Problem to solve:
Begin your copy at the line that holds "orange 1x3 slope" and carry it through the final line of the data, writing out each line exactly and omitting pictures.

Data entries:
━━━━
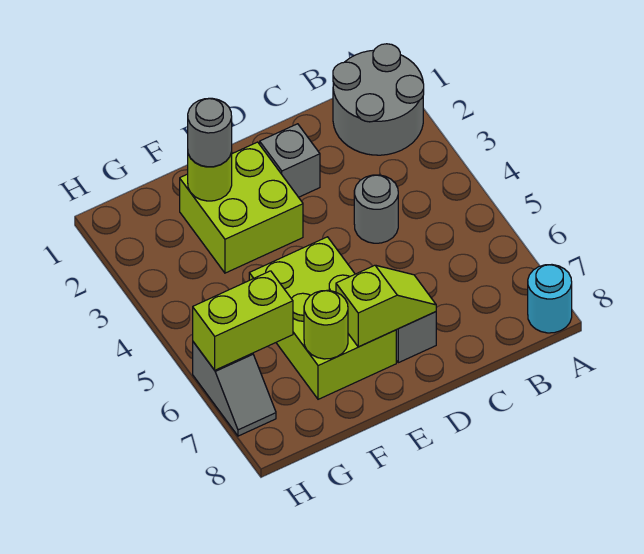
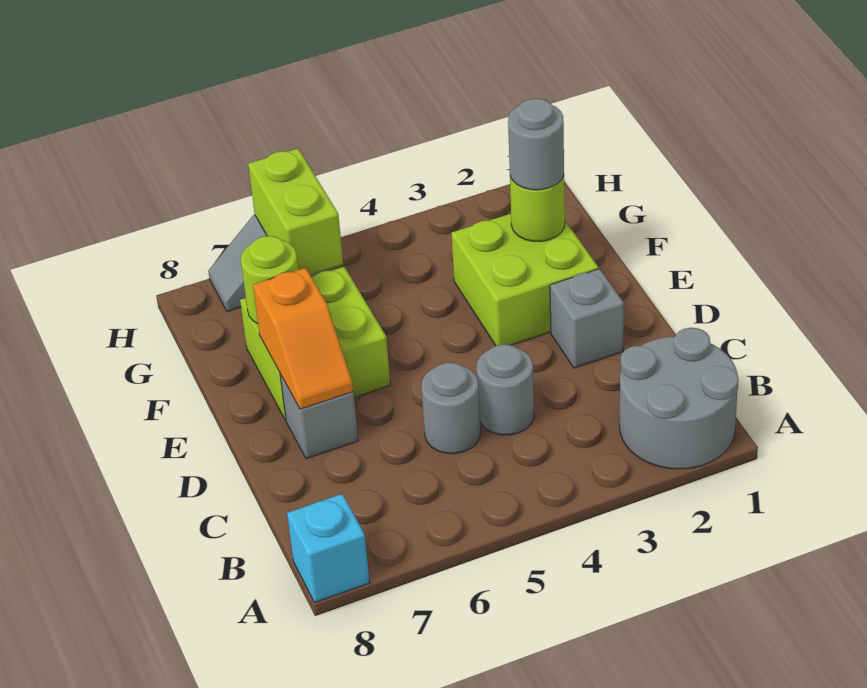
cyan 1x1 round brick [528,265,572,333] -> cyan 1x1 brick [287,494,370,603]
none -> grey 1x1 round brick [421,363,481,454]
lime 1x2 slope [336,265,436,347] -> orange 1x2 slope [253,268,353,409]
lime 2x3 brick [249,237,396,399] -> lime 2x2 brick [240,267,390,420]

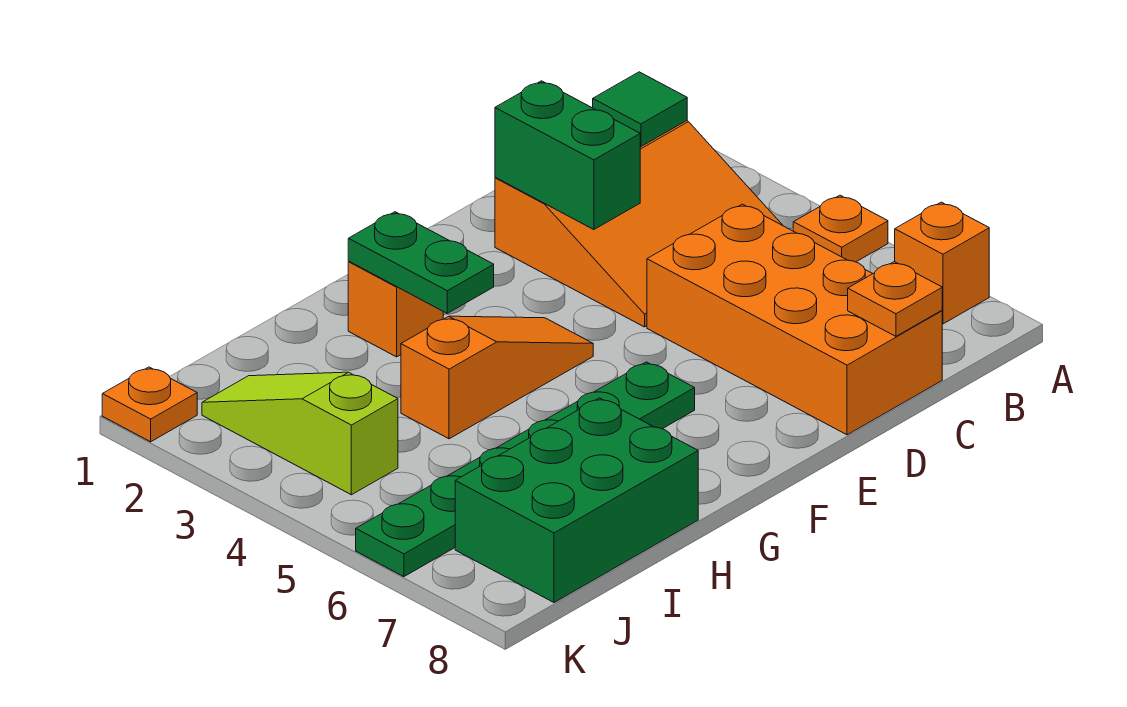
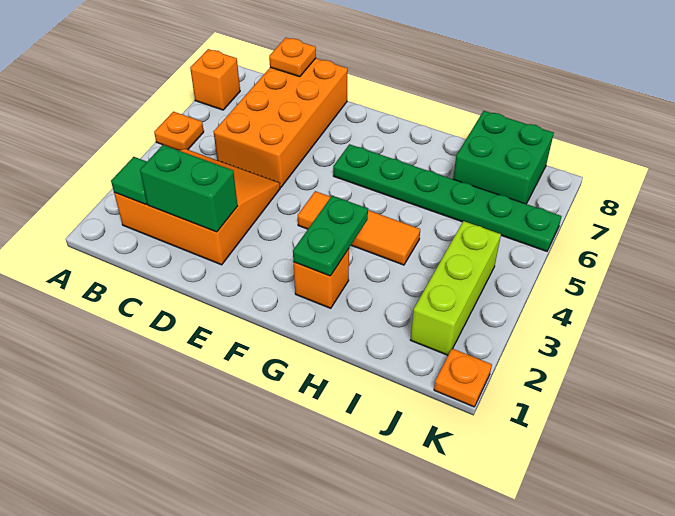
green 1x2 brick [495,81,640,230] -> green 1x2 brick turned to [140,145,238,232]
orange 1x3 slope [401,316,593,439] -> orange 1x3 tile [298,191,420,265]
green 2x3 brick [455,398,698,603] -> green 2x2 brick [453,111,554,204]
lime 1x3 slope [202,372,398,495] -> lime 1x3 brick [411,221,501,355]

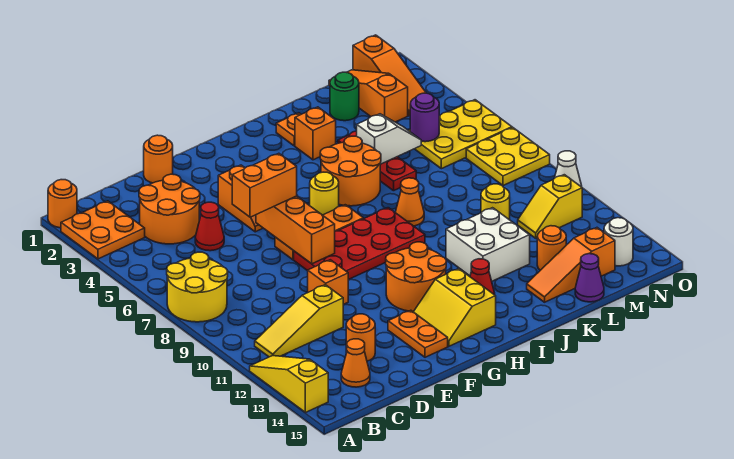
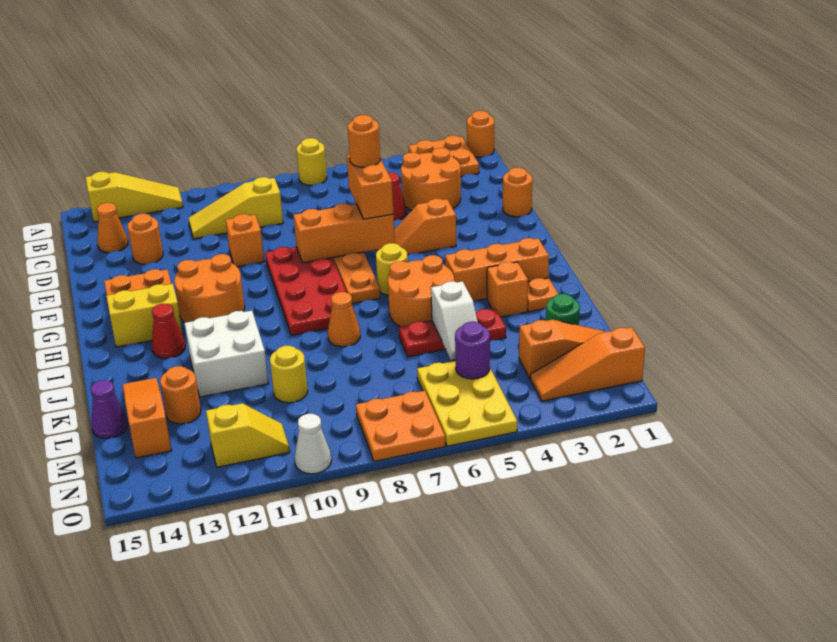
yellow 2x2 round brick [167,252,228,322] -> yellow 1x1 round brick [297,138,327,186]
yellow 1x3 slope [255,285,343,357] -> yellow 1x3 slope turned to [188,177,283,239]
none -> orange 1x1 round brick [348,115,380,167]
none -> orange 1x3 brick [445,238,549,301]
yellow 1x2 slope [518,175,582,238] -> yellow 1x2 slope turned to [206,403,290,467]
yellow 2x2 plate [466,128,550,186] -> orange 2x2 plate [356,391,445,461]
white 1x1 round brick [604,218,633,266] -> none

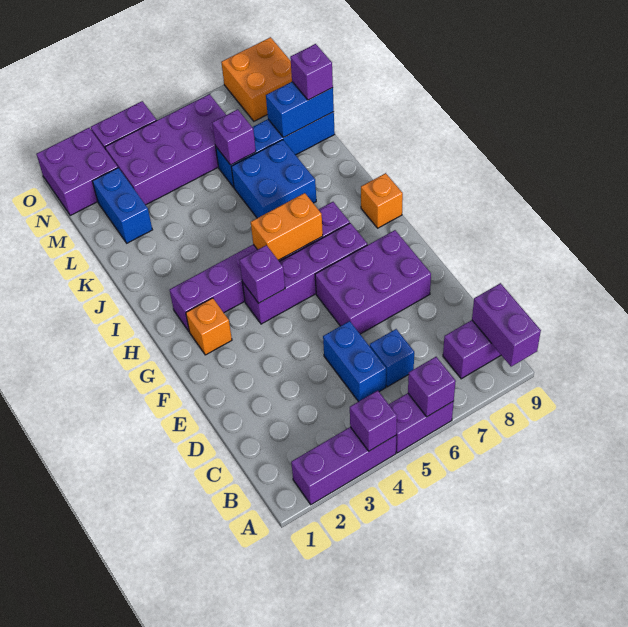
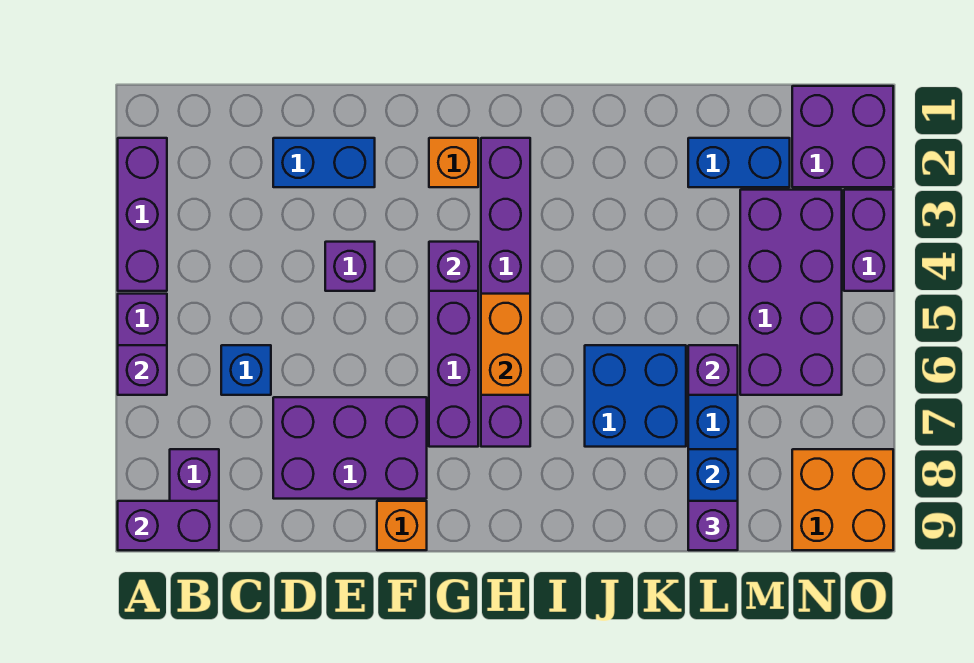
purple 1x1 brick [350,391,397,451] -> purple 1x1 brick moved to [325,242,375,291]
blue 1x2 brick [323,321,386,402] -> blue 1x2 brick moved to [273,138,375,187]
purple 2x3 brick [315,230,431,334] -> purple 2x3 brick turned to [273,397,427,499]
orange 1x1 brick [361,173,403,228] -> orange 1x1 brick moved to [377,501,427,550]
━━━━
Answer to this exercise:
orange 1x3 slope [401,316,593,439] -> orange 1x3 tile [298,191,420,265]
green 2x3 brick [455,398,698,603] -> green 2x2 brick [453,111,554,204]
lime 1x3 slope [202,372,398,495] -> lime 1x3 brick [411,221,501,355]

yellow 2x2 round brick [167,252,228,322] -> yellow 1x1 round brick [297,138,327,186]
yellow 1x3 slope [255,285,343,357] -> yellow 1x3 slope turned to [188,177,283,239]
none -> orange 1x1 round brick [348,115,380,167]
none -> orange 1x3 brick [445,238,549,301]
yellow 1x2 slope [518,175,582,238] -> yellow 1x2 slope turned to [206,403,290,467]
yellow 2x2 plate [466,128,550,186] -> orange 2x2 plate [356,391,445,461]
white 1x1 round brick [604,218,633,266] -> none

purple 1x1 brick [350,391,397,451] -> purple 1x1 brick moved to [325,242,375,291]
blue 1x2 brick [323,321,386,402] -> blue 1x2 brick moved to [273,138,375,187]
purple 2x3 brick [315,230,431,334] -> purple 2x3 brick turned to [273,397,427,499]
orange 1x1 brick [361,173,403,228] -> orange 1x1 brick moved to [377,501,427,550]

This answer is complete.